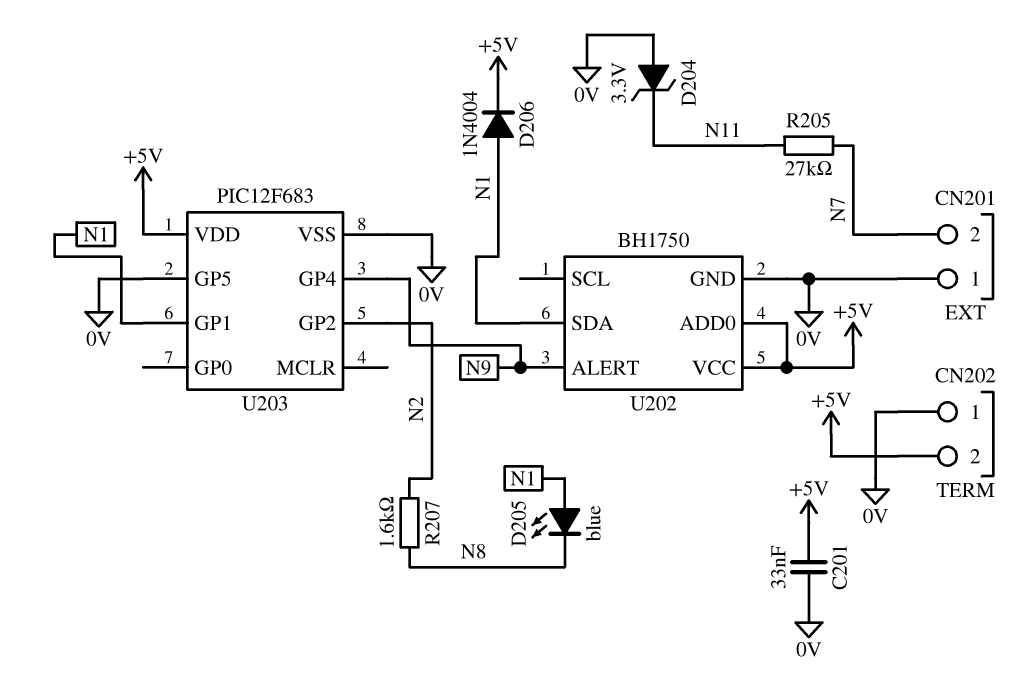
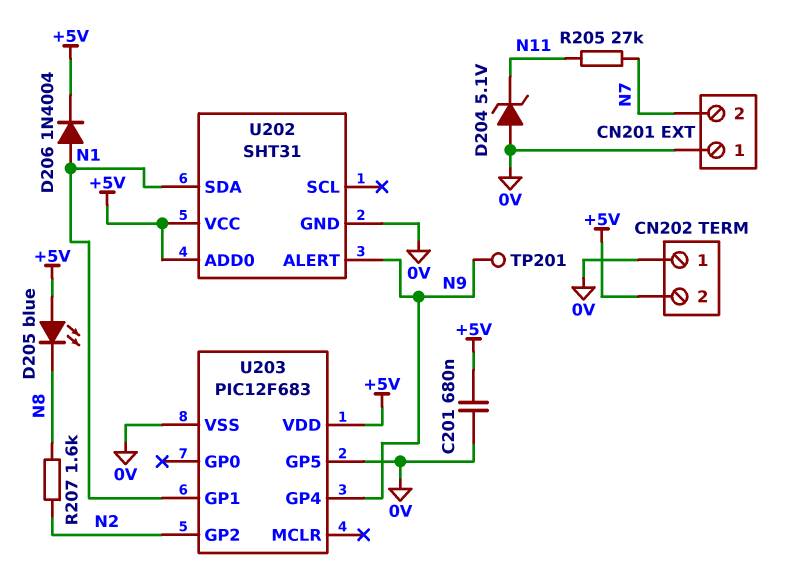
C201: 33nF (+5V, 0V) -> 680nF (+5V, 0V)
D204: zener 3.3V (A 0V, K N11) -> zener 5.1V (A 0V, K N11)
D205: LED blue (A N1, K N8) -> LED blue (A +5V, K N8)
TP201: none -> test point (N9)
U202: BH1750 -> SHT31

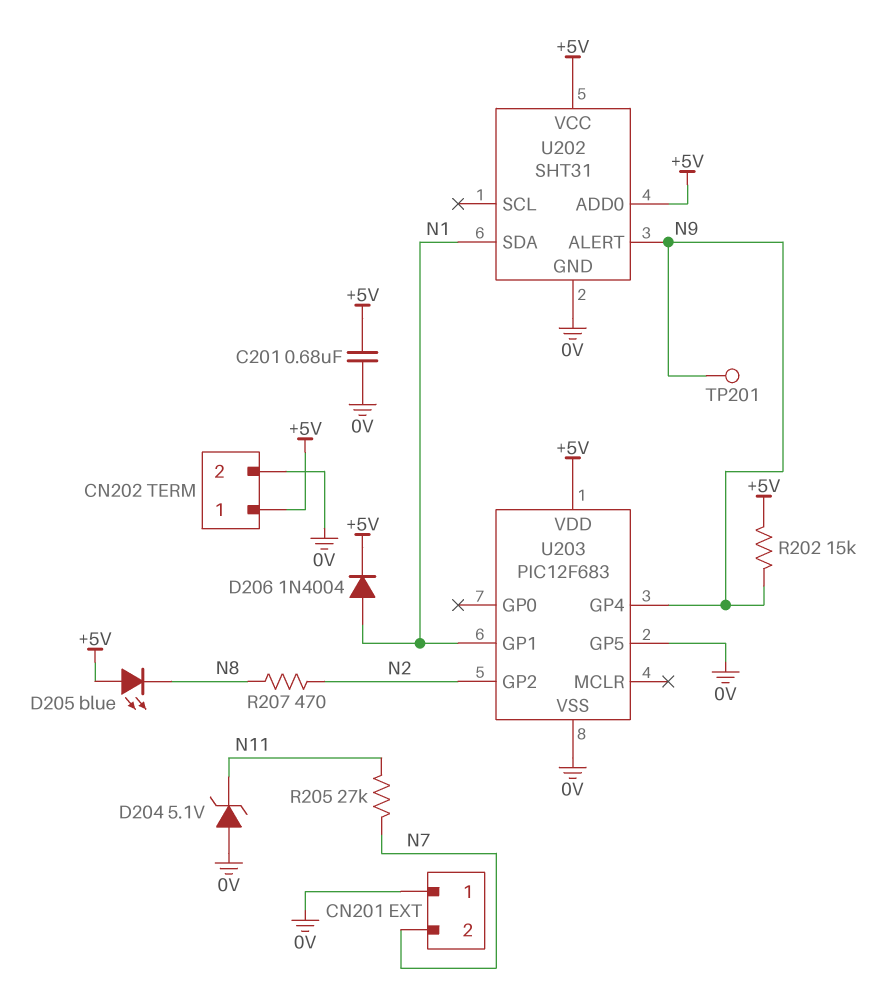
CN202 pin 1: 0V -> +5V
CN202 pin 2: +5V -> 0V
R202: none -> 15k (+5V, N9)
R207: 1.6k (N2, N8) -> 470 (N2, N8)

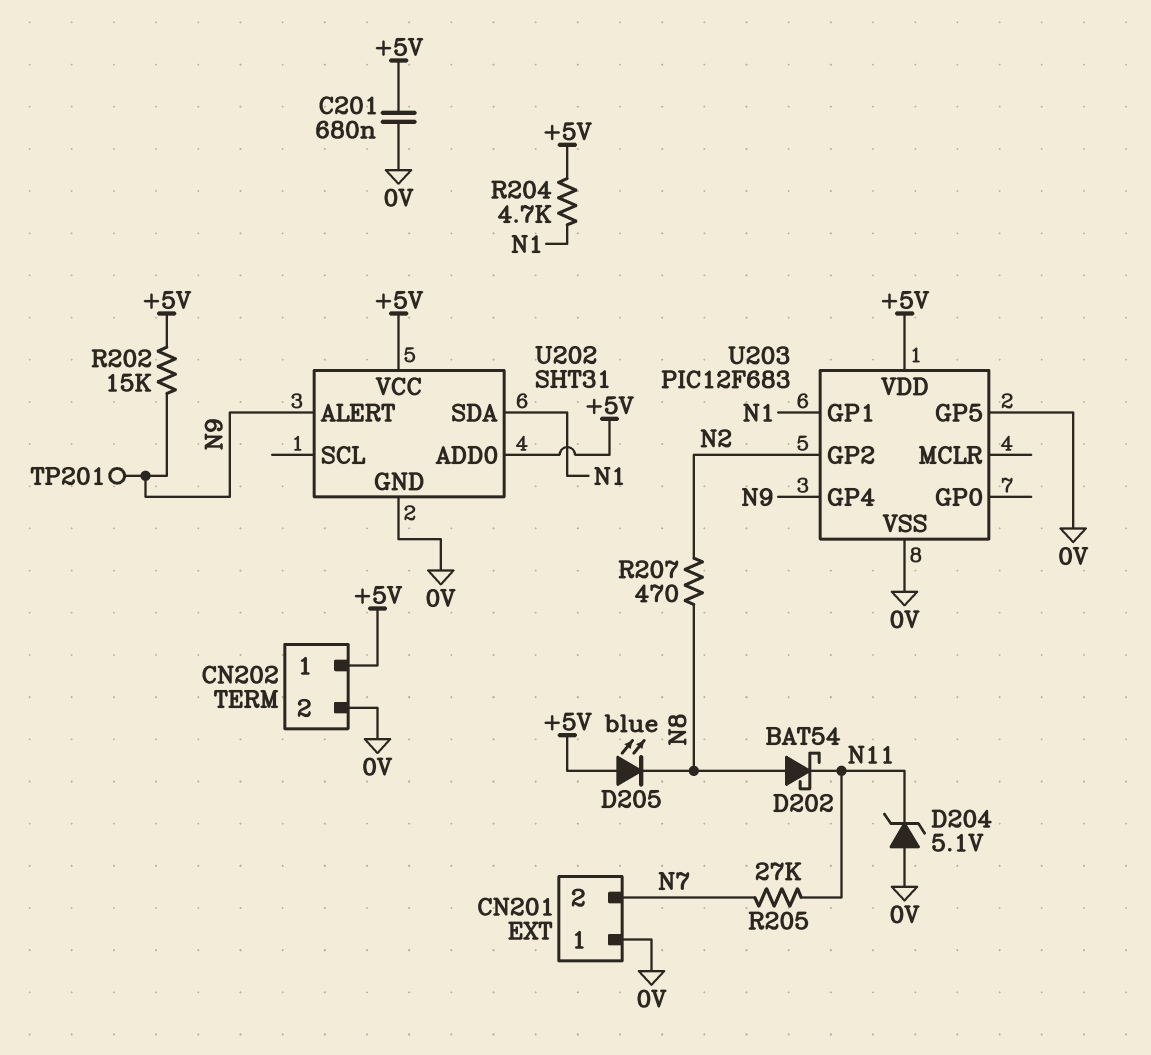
D202: none -> schottky BAT54 (A N8, K N11)
D206: diode 1N4004 (A N1, K +5V) -> none
R204: none -> 4.7k (+5V, N1)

^^^^^^^^^^^^^^^^

Search the data for the string "none" and copy every line where it appears.

▶ Result of the exercise:
TP201: none -> test point (N9)
R202: none -> 15k (+5V, N9)
D202: none -> schottky BAT54 (A N8, K N11)
D206: diode 1N4004 (A N1, K +5V) -> none
R204: none -> 4.7k (+5V, N1)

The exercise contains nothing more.